DATASET:
--- --- ---

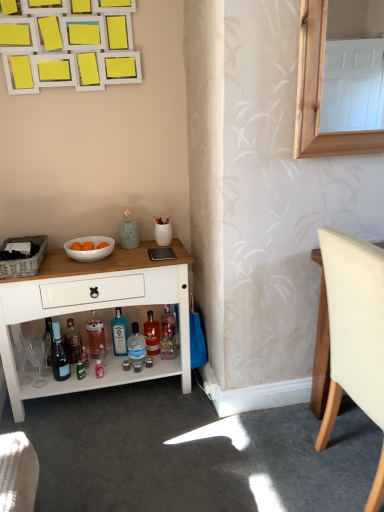
Question: Does translucent plastic bottle at lower center, positioned as the fourth bottle in right-to-left order, have a larger size compared to clear plastic bottle at lower center, which appears as the 2th bottle when viewed from the right?

Choices:
 (A) yes
 (B) no

Answer: (B)

Question: Is translucent plastic bottle at lower center, which is the 2th bottle in left-to-right order, smaller than clear plastic bottle at lower center, the 4th bottle in the left-to-right sequence?

Choices:
 (A) yes
 (B) no

Answer: (A)

Question: Does translucent plastic bottle at lower center, positioned as the fourth bottle in right-to-left order, have a greater width compared to clear plastic bottle at lower center, the 4th bottle in the left-to-right sequence?

Choices:
 (A) no
 (B) yes

Answer: (A)

Question: Does translucent plastic bottle at lower center, which is the 2th bottle in left-to-right order, have a lesser height compared to clear plastic bottle at lower center, which appears as the 2th bottle when viewed from the right?

Choices:
 (A) yes
 (B) no

Answer: (B)

Question: Is clear plastic bottle at lower center, the 4th bottle in the left-to-right sequence, surrounded by translucent plastic bottle at lower center, which is the 2th bottle in left-to-right order?

Choices:
 (A) yes
 (B) no

Answer: (B)

Question: Based on their positions, is translucent plastic bottle at lower center, which is the 2th bottle in left-to-right order, located to the left or right of shiny dark glass bottle at lower left, placed as the 1th bottle when sorted from left to right?

Choices:
 (A) left
 (B) right

Answer: (B)

Question: In terms of width, does translucent plastic bottle at lower center, positioned as the fourth bottle in right-to-left order, look wider or thinner when compared to shiny dark glass bottle at lower left, arranged as the 5th bottle when viewed from the right?

Choices:
 (A) wide
 (B) thin

Answer: (B)

Question: From the image's perspective, relative to shiny dark glass bottle at lower left, arranged as the 5th bottle when viewed from the right, is translucent plastic bottle at lower center, which is the 2th bottle in left-to-right order, above or below?

Choices:
 (A) below
 (B) above

Answer: (B)

Question: Do you think translucent plastic bottle at lower center, which is the 2th bottle in left-to-right order, is within shiny dark glass bottle at lower left, arranged as the 5th bottle when viewed from the right, or outside of it?

Choices:
 (A) inside
 (B) outside

Answer: (B)

Question: Is translucent glass bottle at lower center, the first bottle in the right-to-left sequence, inside the boundaries of matte black picnic basket at left, or outside?

Choices:
 (A) outside
 (B) inside

Answer: (A)

Question: Based on their sizes in the image, would you say translucent glass bottle at lower center, which is the fifth bottle from left to right, is bigger or smaller than matte black picnic basket at left?

Choices:
 (A) small
 (B) big

Answer: (A)

Question: In the image, is translucent glass bottle at lower center, the first bottle in the right-to-left sequence, on the left side or the right side of matte black picnic basket at left?

Choices:
 (A) right
 (B) left

Answer: (A)

Question: From the image's perspective, is translucent glass bottle at lower center, which is the fifth bottle from left to right, above or below matte black picnic basket at left?

Choices:
 (A) above
 (B) below

Answer: (B)

Question: Is point (11, 266) closer or farther from the camera than point (147, 316)?

Choices:
 (A) farther
 (B) closer

Answer: (B)

Question: From a real-world perspective, relative to translucent glass bottle at lower center, the first bottle in the right-to-left sequence, is matte black picnic basket at left vertically above or below?

Choices:
 (A) above
 (B) below

Answer: (A)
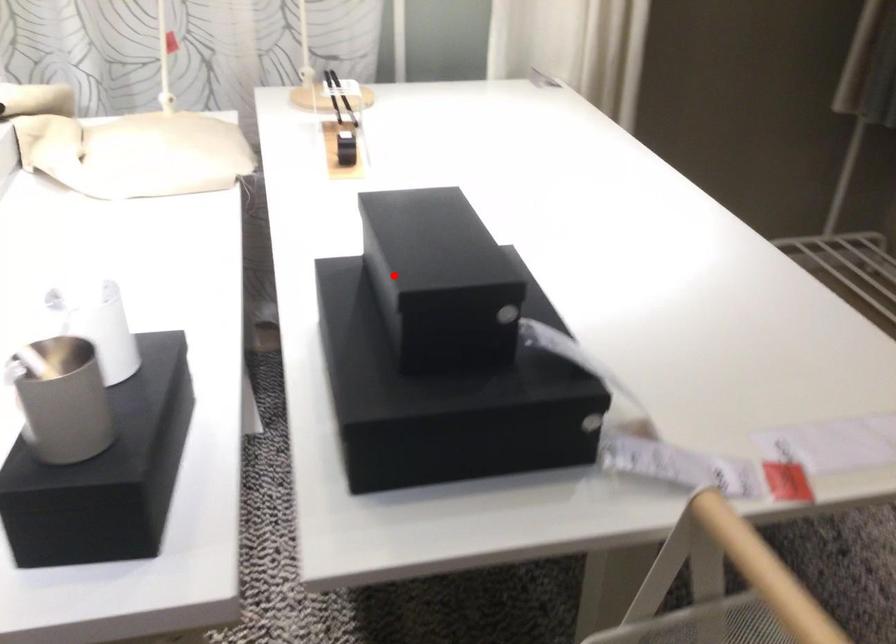
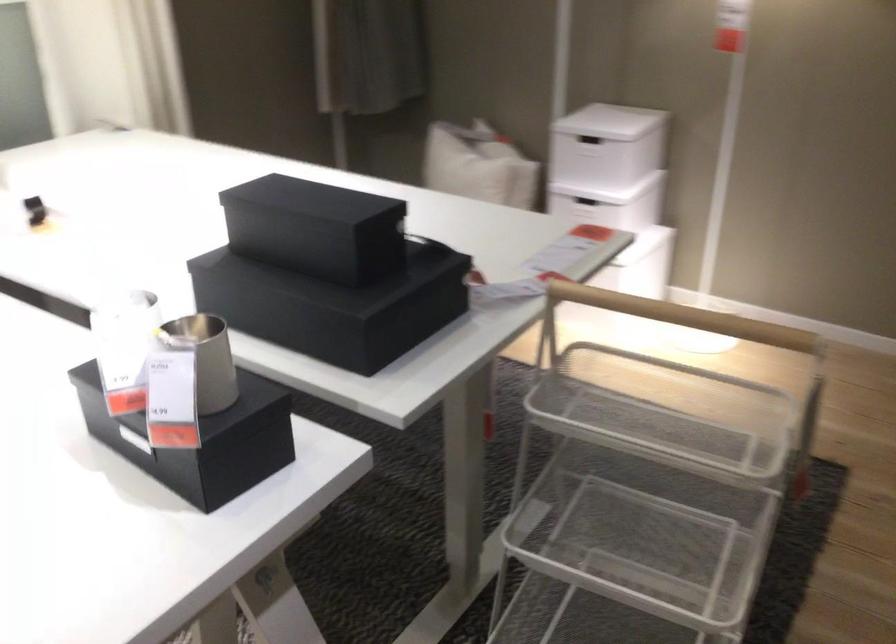
Question: I am providing you with two images of the same scene from different viewpoints. In image1, a red point is highlighted. Considering the same 3D point in image2, which of the following is correct?

Choices:
 (A) It is closer
 (B) It is farther

Answer: (B)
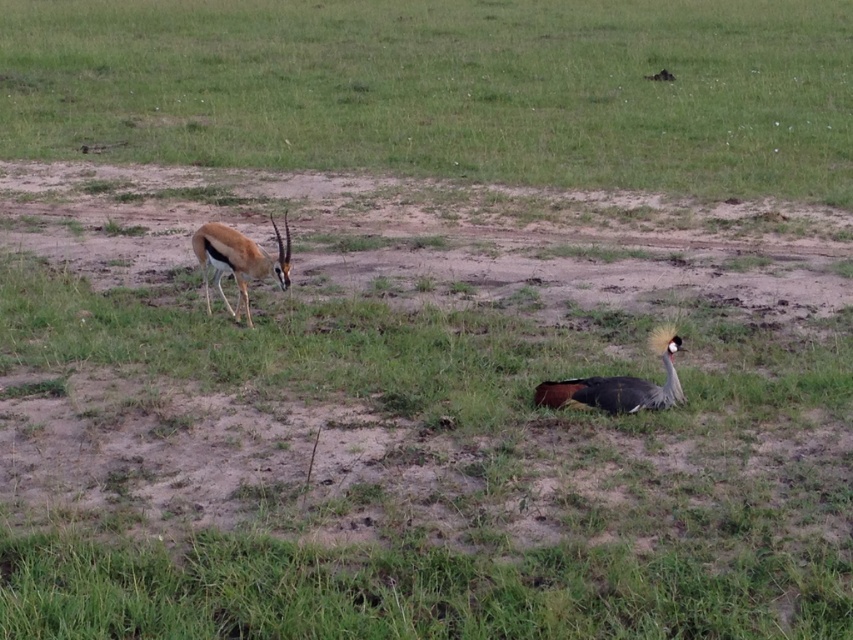
Based on the photo, who is higher up, gray feathered bird at lower right or brown glossy antelope at left?

brown glossy antelope at left

Can you confirm if gray feathered bird at lower right is positioned to the right of brown glossy antelope at left?

Correct, you'll find gray feathered bird at lower right to the right of brown glossy antelope at left.

This screenshot has width=853, height=640. What do you see at coordinates (621, 384) in the screenshot?
I see `gray feathered bird at lower right` at bounding box center [621, 384].

The height and width of the screenshot is (640, 853). In order to click on gray feathered bird at lower right in this screenshot , I will do `click(621, 384)`.

Is point (84, 131) farther from viewer compared to point (242, 248)?

Yes, it is.

Can you confirm if green grass at center is positioned to the right of brown glossy antelope at left?

Indeed, green grass at center is positioned on the right side of brown glossy antelope at left.

Is point (851, 1) positioned after point (286, 269)?

Yes, it is behind point (286, 269).

This screenshot has width=853, height=640. In order to click on green grass at center in this screenshot , I will do `click(444, 88)`.

Does green grass at center have a larger size compared to gray feathered bird at lower right?

Indeed, green grass at center has a larger size compared to gray feathered bird at lower right.

Between green grass at center and gray feathered bird at lower right, which one has less height?

With less height is gray feathered bird at lower right.

Based on the photo, who is more forward, (714, 113) or (598, 380)?

Point (598, 380)

Identify the location of green grass at center. (444, 88).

--- --- ---

TO BE DONE: Retype every item above word for word, leaving out the pictures.

ANSWER TO THE EXERCISE:
Question: Does translucent plastic bottle at lower center, positioned as the fourth bottle in right-to-left order, have a larger size compared to clear plastic bottle at lower center, which appears as the 2th bottle when viewed from the right?

Choices:
 (A) yes
 (B) no

Answer: (B)

Question: Is translucent plastic bottle at lower center, which is the 2th bottle in left-to-right order, smaller than clear plastic bottle at lower center, the 4th bottle in the left-to-right sequence?

Choices:
 (A) yes
 (B) no

Answer: (A)

Question: Does translucent plastic bottle at lower center, positioned as the fourth bottle in right-to-left order, have a greater width compared to clear plastic bottle at lower center, the 4th bottle in the left-to-right sequence?

Choices:
 (A) no
 (B) yes

Answer: (A)

Question: Does translucent plastic bottle at lower center, which is the 2th bottle in left-to-right order, have a lesser height compared to clear plastic bottle at lower center, which appears as the 2th bottle when viewed from the right?

Choices:
 (A) yes
 (B) no

Answer: (B)

Question: Is clear plastic bottle at lower center, the 4th bottle in the left-to-right sequence, surrounded by translucent plastic bottle at lower center, which is the 2th bottle in left-to-right order?

Choices:
 (A) yes
 (B) no

Answer: (B)

Question: Based on their positions, is translucent plastic bottle at lower center, which is the 2th bottle in left-to-right order, located to the left or right of shiny dark glass bottle at lower left, placed as the 1th bottle when sorted from left to right?

Choices:
 (A) left
 (B) right

Answer: (B)

Question: In terms of width, does translucent plastic bottle at lower center, positioned as the fourth bottle in right-to-left order, look wider or thinner when compared to shiny dark glass bottle at lower left, arranged as the 5th bottle when viewed from the right?

Choices:
 (A) wide
 (B) thin

Answer: (B)

Question: From the image's perspective, relative to shiny dark glass bottle at lower left, arranged as the 5th bottle when viewed from the right, is translucent plastic bottle at lower center, which is the 2th bottle in left-to-right order, above or below?

Choices:
 (A) below
 (B) above

Answer: (B)

Question: Do you think translucent plastic bottle at lower center, which is the 2th bottle in left-to-right order, is within shiny dark glass bottle at lower left, arranged as the 5th bottle when viewed from the right, or outside of it?

Choices:
 (A) inside
 (B) outside

Answer: (B)

Question: Is translucent glass bottle at lower center, the first bottle in the right-to-left sequence, inside the boundaries of matte black picnic basket at left, or outside?

Choices:
 (A) outside
 (B) inside

Answer: (A)

Question: Based on their sizes in the image, would you say translucent glass bottle at lower center, which is the fifth bottle from left to right, is bigger or smaller than matte black picnic basket at left?

Choices:
 (A) small
 (B) big

Answer: (A)

Question: In the image, is translucent glass bottle at lower center, the first bottle in the right-to-left sequence, on the left side or the right side of matte black picnic basket at left?

Choices:
 (A) right
 (B) left

Answer: (A)

Question: From the image's perspective, is translucent glass bottle at lower center, which is the fifth bottle from left to right, above or below matte black picnic basket at left?

Choices:
 (A) above
 (B) below

Answer: (B)

Question: Is point (11, 266) closer or farther from the camera than point (147, 316)?

Choices:
 (A) farther
 (B) closer

Answer: (B)

Question: From a real-world perspective, relative to translucent glass bottle at lower center, the first bottle in the right-to-left sequence, is matte black picnic basket at left vertically above or below?

Choices:
 (A) above
 (B) below

Answer: (A)
Question: I am providing you with two images of the same scene from different viewpoints. In image1, a red point is highlighted. Considering the same 3D point in image2, which of the following is correct?

Choices:
 (A) It is closer
 (B) It is farther

Answer: (B)
Based on the photo, who is higher up, gray feathered bird at lower right or brown glossy antelope at left?

brown glossy antelope at left

Can you confirm if gray feathered bird at lower right is positioned to the right of brown glossy antelope at left?

Correct, you'll find gray feathered bird at lower right to the right of brown glossy antelope at left.

This screenshot has width=853, height=640. What do you see at coordinates (621, 384) in the screenshot?
I see `gray feathered bird at lower right` at bounding box center [621, 384].

The height and width of the screenshot is (640, 853). In order to click on gray feathered bird at lower right in this screenshot , I will do `click(621, 384)`.

Is point (84, 131) farther from viewer compared to point (242, 248)?

Yes, it is.

Can you confirm if green grass at center is positioned to the right of brown glossy antelope at left?

Indeed, green grass at center is positioned on the right side of brown glossy antelope at left.

Is point (851, 1) positioned after point (286, 269)?

Yes, it is behind point (286, 269).

This screenshot has width=853, height=640. In order to click on green grass at center in this screenshot , I will do `click(444, 88)`.

Does green grass at center have a larger size compared to gray feathered bird at lower right?

Indeed, green grass at center has a larger size compared to gray feathered bird at lower right.

Between green grass at center and gray feathered bird at lower right, which one has less height?

With less height is gray feathered bird at lower right.

Based on the photo, who is more forward, (714, 113) or (598, 380)?

Point (598, 380)

Identify the location of green grass at center. (444, 88).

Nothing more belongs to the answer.